**Problem statement**
How many lines in the entries below contain the string "appoggiatura"? Reply with the number alone.

**Input data**
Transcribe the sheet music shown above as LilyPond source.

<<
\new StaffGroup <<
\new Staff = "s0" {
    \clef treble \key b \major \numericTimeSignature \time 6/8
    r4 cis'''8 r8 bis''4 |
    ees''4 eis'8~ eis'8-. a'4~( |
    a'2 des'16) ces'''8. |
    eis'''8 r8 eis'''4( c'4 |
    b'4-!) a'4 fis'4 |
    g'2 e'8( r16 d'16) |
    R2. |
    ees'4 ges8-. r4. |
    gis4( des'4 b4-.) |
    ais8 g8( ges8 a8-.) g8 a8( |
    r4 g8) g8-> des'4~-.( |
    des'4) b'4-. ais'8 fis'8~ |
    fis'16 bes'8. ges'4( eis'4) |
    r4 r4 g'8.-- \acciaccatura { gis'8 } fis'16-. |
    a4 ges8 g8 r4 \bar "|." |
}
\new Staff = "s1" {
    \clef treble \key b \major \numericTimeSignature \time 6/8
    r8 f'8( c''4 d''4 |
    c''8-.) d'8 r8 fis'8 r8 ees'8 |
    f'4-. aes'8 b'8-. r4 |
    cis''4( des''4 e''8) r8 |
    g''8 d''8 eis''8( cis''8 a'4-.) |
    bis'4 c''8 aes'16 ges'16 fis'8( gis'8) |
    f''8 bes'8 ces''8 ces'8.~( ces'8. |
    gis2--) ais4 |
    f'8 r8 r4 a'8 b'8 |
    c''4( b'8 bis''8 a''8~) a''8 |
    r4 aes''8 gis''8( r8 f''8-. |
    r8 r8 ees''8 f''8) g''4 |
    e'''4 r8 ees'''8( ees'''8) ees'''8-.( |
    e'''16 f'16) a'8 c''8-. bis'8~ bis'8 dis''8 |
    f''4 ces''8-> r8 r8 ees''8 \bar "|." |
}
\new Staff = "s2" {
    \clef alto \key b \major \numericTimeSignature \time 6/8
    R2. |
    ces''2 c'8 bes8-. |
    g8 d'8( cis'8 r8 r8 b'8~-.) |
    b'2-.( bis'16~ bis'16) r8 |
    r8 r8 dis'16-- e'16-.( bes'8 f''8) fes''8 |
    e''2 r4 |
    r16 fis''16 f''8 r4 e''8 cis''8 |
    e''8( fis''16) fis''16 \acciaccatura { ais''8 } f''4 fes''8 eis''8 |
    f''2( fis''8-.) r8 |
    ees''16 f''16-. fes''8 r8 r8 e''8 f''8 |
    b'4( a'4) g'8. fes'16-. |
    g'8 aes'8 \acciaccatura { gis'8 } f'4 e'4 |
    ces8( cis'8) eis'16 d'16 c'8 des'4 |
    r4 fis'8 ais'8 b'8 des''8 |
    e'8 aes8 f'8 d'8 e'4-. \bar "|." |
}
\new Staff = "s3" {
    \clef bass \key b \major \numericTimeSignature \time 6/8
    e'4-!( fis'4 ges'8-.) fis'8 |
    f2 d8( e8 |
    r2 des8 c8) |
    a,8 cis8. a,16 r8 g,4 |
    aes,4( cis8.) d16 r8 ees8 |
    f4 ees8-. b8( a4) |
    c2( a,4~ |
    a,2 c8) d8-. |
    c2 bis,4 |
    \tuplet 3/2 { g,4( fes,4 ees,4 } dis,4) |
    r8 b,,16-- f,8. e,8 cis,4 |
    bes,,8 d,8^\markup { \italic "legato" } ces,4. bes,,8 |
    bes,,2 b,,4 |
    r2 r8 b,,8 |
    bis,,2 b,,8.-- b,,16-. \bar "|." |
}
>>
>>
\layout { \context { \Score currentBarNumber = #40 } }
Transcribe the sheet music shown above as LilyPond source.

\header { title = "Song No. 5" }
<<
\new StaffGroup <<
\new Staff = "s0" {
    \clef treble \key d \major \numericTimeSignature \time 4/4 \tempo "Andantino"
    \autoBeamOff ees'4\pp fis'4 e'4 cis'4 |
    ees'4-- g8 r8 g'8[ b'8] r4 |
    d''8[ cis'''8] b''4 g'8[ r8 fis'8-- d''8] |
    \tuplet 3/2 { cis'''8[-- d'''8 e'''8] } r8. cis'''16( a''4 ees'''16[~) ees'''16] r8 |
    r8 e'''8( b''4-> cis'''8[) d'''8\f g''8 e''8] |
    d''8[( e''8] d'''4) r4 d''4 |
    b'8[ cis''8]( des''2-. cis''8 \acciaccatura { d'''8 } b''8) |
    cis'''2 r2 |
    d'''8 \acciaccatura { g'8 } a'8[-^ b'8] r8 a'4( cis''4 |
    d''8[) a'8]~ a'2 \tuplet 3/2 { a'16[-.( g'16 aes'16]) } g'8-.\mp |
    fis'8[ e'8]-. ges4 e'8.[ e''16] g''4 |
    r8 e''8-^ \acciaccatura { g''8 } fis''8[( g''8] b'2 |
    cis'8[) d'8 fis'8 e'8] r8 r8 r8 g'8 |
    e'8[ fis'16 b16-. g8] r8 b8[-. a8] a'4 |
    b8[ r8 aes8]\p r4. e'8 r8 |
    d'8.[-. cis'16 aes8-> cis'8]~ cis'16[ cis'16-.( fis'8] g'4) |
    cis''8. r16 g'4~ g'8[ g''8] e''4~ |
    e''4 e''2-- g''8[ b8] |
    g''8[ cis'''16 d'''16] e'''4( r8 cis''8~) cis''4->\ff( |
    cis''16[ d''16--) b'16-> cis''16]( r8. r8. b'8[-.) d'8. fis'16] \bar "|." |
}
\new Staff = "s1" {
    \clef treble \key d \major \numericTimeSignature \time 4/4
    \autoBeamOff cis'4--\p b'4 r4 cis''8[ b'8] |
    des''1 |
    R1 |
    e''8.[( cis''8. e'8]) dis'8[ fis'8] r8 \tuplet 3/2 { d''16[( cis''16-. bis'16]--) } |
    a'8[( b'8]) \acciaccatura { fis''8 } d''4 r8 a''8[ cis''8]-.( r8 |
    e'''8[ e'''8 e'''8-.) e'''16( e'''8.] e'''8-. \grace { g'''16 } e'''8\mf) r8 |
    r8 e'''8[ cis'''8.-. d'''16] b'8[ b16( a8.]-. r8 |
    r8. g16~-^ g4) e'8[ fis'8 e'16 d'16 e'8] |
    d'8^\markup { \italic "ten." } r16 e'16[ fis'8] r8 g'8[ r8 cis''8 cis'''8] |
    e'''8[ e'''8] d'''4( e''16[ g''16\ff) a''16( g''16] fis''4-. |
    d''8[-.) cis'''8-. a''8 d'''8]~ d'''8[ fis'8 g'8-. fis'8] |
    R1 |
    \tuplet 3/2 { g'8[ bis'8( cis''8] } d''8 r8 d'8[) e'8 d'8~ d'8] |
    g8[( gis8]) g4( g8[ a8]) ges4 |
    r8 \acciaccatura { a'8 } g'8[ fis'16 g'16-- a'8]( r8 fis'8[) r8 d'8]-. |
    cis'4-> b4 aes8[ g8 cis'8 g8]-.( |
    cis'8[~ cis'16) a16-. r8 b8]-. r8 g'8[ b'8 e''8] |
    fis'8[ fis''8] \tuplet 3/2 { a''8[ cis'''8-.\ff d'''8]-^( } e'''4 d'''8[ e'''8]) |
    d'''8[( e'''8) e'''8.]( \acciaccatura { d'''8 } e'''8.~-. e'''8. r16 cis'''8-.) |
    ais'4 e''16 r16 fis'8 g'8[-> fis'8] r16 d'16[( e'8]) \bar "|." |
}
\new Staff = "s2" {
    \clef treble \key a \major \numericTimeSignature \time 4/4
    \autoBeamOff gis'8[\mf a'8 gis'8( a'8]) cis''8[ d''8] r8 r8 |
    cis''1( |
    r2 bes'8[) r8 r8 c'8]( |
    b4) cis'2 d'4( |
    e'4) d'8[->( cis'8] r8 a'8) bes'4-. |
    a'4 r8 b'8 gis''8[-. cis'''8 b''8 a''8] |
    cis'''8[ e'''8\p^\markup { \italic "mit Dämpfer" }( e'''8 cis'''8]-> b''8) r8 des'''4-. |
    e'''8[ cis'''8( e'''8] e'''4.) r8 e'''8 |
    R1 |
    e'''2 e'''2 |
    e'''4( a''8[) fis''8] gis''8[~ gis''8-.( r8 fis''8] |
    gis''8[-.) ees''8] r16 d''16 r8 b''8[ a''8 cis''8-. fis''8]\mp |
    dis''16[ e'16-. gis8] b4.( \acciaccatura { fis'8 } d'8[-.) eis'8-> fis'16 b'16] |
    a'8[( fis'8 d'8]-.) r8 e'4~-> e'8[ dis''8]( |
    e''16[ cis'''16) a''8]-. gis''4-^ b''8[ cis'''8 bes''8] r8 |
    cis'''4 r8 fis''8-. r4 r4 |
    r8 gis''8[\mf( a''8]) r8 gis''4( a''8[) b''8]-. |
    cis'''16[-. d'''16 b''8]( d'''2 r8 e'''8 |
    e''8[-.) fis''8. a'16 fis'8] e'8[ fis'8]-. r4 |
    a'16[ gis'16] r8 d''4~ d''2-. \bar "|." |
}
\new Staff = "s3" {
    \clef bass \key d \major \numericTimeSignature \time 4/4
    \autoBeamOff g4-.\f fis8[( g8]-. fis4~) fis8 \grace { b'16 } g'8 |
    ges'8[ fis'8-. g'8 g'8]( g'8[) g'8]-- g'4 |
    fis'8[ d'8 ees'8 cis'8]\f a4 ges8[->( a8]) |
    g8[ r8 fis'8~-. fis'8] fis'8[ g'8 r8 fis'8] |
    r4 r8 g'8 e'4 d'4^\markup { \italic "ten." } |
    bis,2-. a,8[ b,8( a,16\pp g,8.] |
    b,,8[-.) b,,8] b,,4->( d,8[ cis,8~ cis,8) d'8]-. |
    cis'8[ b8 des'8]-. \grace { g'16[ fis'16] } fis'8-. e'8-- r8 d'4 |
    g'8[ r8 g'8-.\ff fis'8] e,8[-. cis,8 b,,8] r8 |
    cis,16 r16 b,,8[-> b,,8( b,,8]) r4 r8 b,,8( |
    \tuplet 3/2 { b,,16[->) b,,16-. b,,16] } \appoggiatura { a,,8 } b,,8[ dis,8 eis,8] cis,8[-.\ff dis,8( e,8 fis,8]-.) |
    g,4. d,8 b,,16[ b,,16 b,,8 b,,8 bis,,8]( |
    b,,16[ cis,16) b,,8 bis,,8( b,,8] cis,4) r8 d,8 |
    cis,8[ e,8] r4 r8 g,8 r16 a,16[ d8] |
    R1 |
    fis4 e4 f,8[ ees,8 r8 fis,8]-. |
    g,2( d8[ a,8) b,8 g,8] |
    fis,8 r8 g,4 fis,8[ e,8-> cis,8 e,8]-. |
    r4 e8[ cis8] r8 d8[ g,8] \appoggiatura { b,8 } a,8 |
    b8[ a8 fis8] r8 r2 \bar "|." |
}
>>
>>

**Full response**
2